Task brief
Once the line with "[(226,21),(196,24),(197,31),(229,28),(226,21)]" is found, repeat it and all later lines exactly through the end of the listing below, with the pictures left out.

Source data

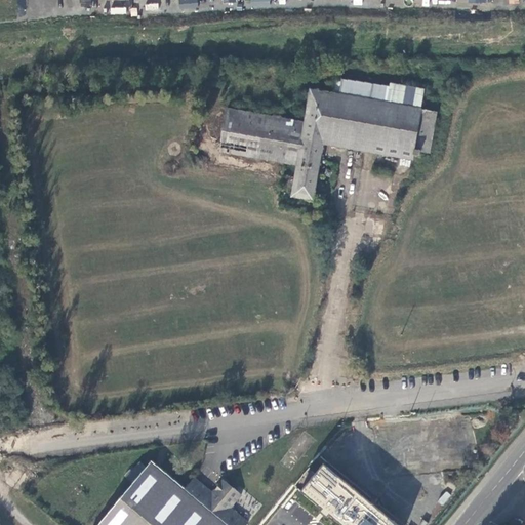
[(179,0),(179,8),(197,8),(197,0),(179,0)]
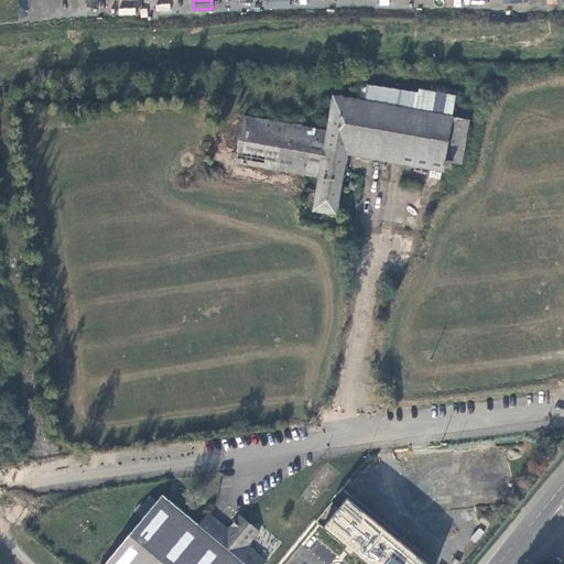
[(359,86),(357,100),(430,112),(432,97),(366,85),(366,88),(359,86)]
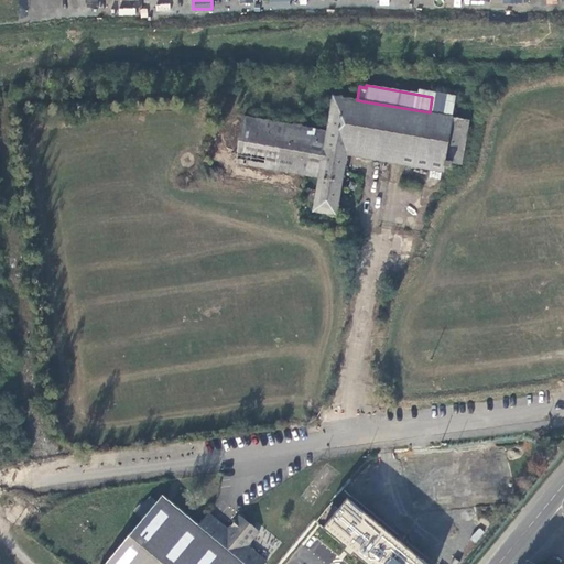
[(357,100),(333,96),(327,131),(243,116),(236,162),(318,177),(313,210),(337,215),(347,154),(442,171),(444,165),(449,166),(451,162),(461,163),(468,120),(452,117),(455,95),(433,91),(432,97),(430,112),(357,100)]
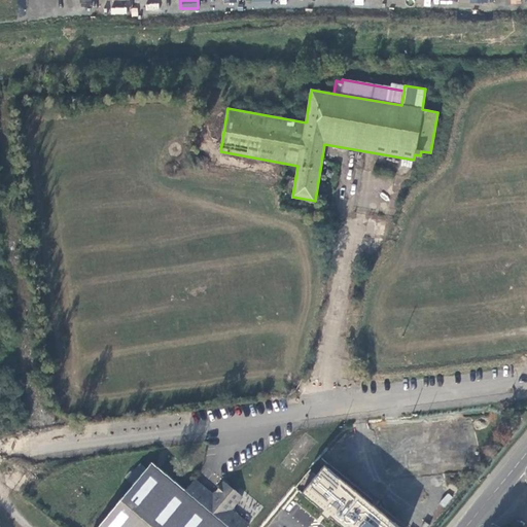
[(461,451),(457,420),(381,430),(386,472),(458,462),(459,467),(463,466),(468,466),(465,450),(461,451)]
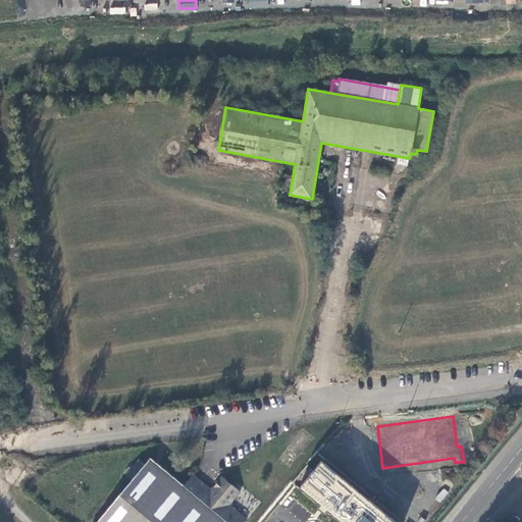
[(97,521),(245,521),(247,519),(229,505),(241,491),(222,476),(211,489),(193,474),(184,485),(151,458),(146,464),(140,460),(133,468),(131,467),(124,473),(133,480),(97,521)]
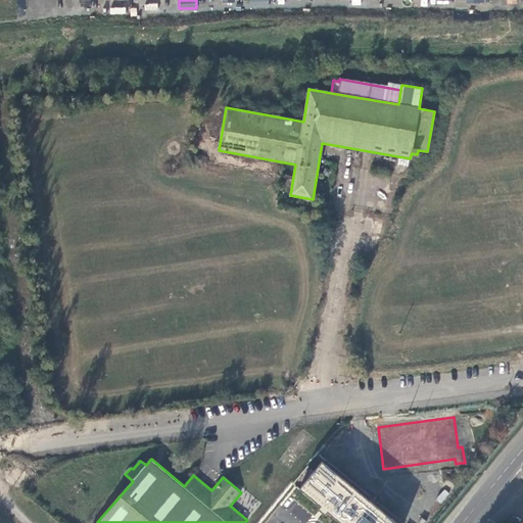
[(396,522),(323,462),(300,489),(321,507),(319,510),(326,515),(328,513),(341,522),(396,522)]
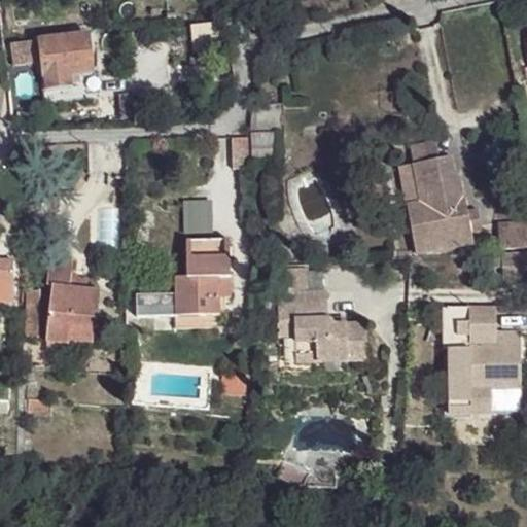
[(226,21),(196,24),(197,31),(229,28),(226,21)]
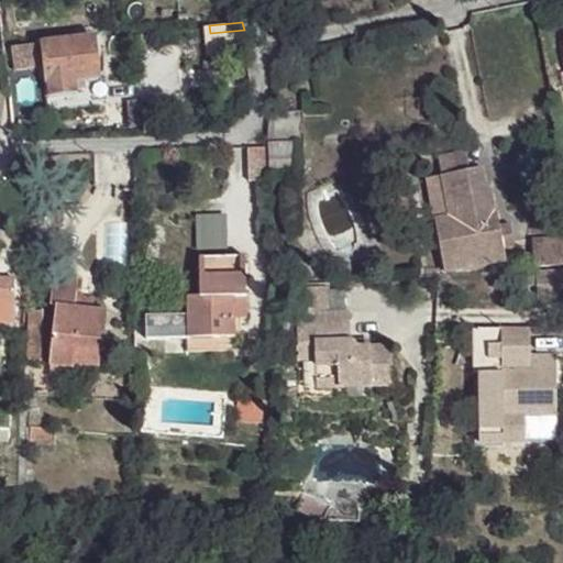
[(244,30),(210,33),(212,54),(247,48),(244,30)]
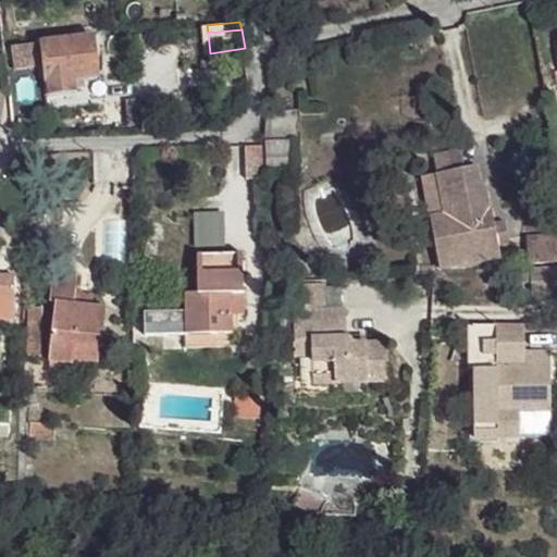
[(94,36),(44,40),(48,91),(85,87),(85,74),(98,73),(94,36)]
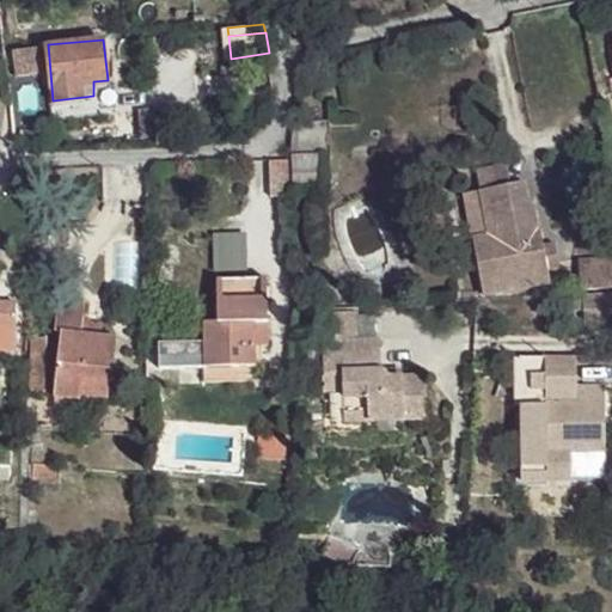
[(40,46),(13,49),(16,61),(41,59),(40,46)]
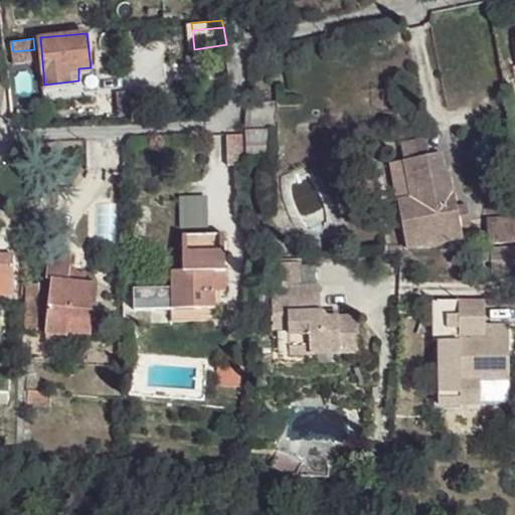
[(279,102),(249,103),(246,132),(280,131),(279,102)]
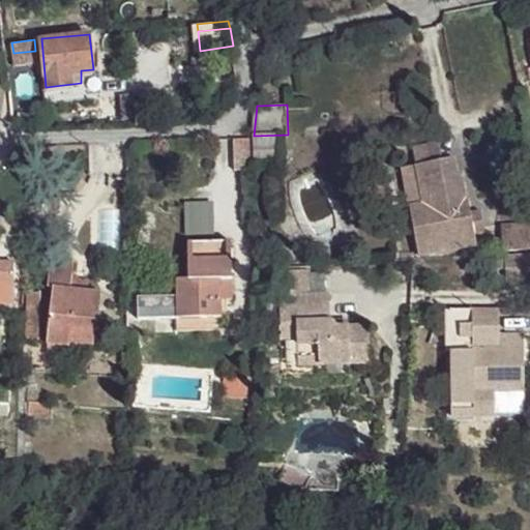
[(288,135),(254,136),(253,140),(255,170),(287,165),(288,135)]
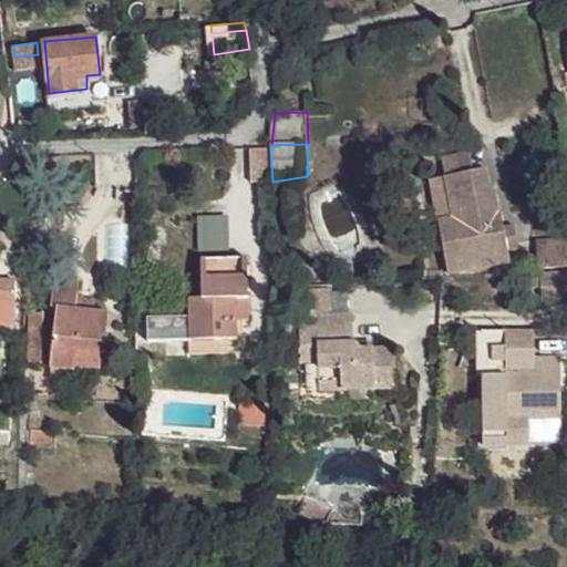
[(267,151),(250,151),(253,182),(267,182),(267,151)]
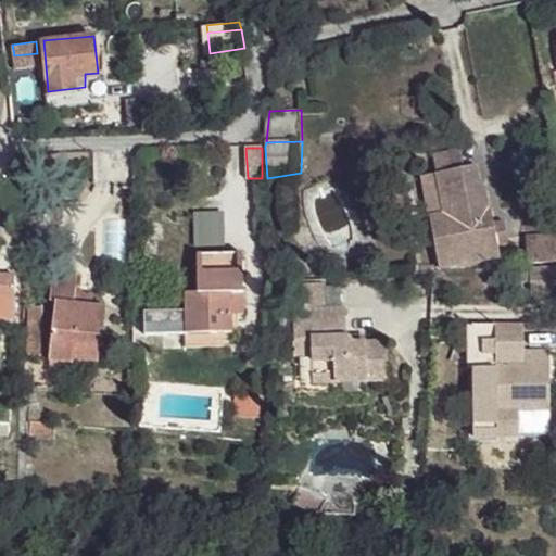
[(465,150),(438,154),(440,172),(468,166),(465,150)]
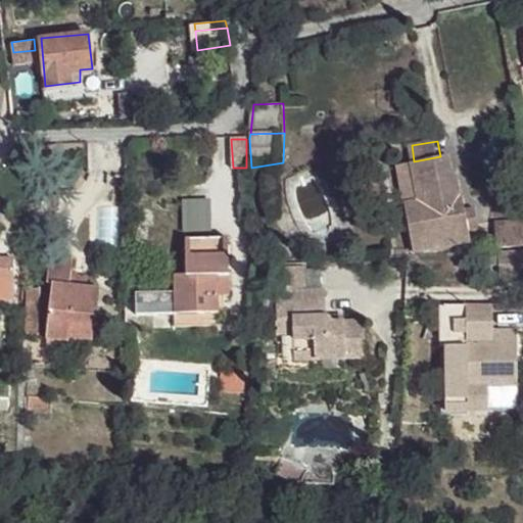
[(414,161),(400,162),(414,248),(472,239),(470,229),(468,211),(465,196),(462,196),(458,175),(455,176),(450,155),(440,156),(414,161)]
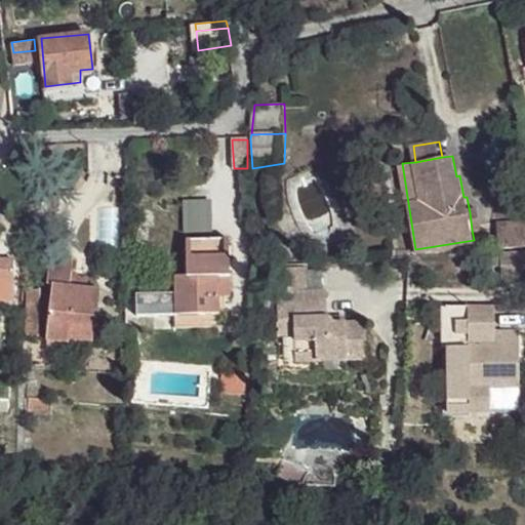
[(210,231),(210,198),(183,198),(183,231),(210,231)]
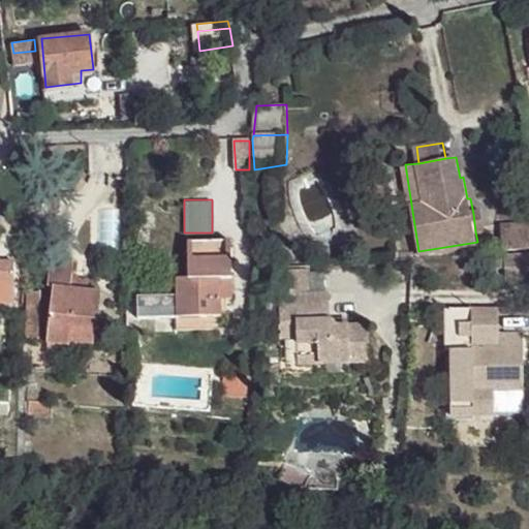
[(481,212),(473,214),(475,231),(486,230),(481,212)]
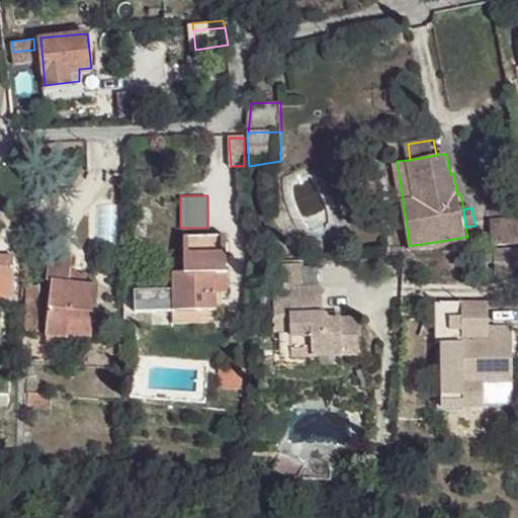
[(508,227),(492,227),(493,244),(517,242),(517,218),(509,220),(508,227)]
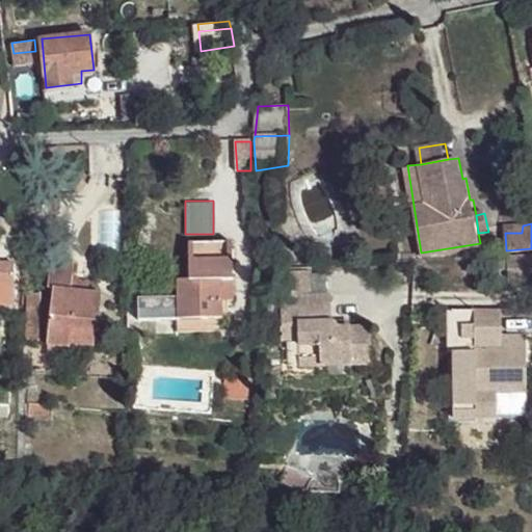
[(230,241),(187,241),(188,277),(221,278),(231,278),(230,241)]
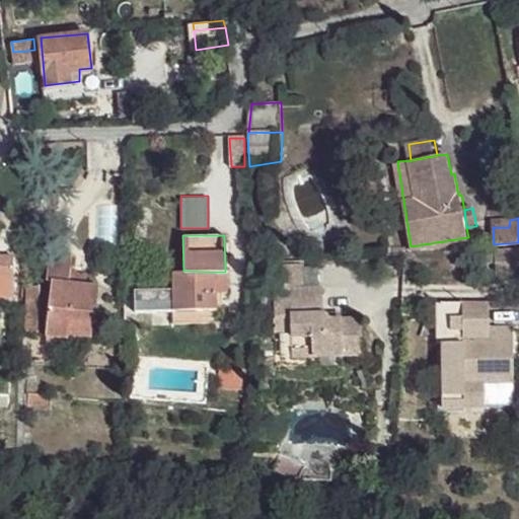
[(517,250),(517,249),(496,250),(498,274),(518,274),(518,270),(518,267),(517,250)]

Response
[(226,21),(196,24),(197,31),(229,28),(226,21)]
[(244,30),(210,33),(212,54),(247,48),(244,30)]
[(94,36),(44,40),(48,91),(85,87),(85,74),(98,73),(94,36)]
[(40,46),(13,49),(16,61),(41,59),(40,46)]
[(279,102),(249,103),(246,132),(280,131),(279,102)]
[(288,135),(254,136),(253,140),(255,170),(287,165),(288,135)]
[(267,151),(250,151),(253,182),(267,182),(267,151)]
[(465,150),(438,154),(440,172),(468,166),(465,150)]
[(414,161),(400,162),(414,248),(472,239),(470,229),(468,211),(465,196),(462,196),(458,175),(455,176),(450,155),(440,156),(414,161)]
[(210,231),(210,198),(183,198),(183,231),(210,231)]
[(481,212),(473,214),(475,231),(486,230),(481,212)]
[(508,227),(492,227),(493,244),(517,242),(517,218),(509,220),(508,227)]
[(230,241),(187,241),(188,277),(221,278),(231,278),(230,241)]
[(517,250),(517,249),(496,250),(498,274),(518,274),(518,270),(518,267),(517,250)]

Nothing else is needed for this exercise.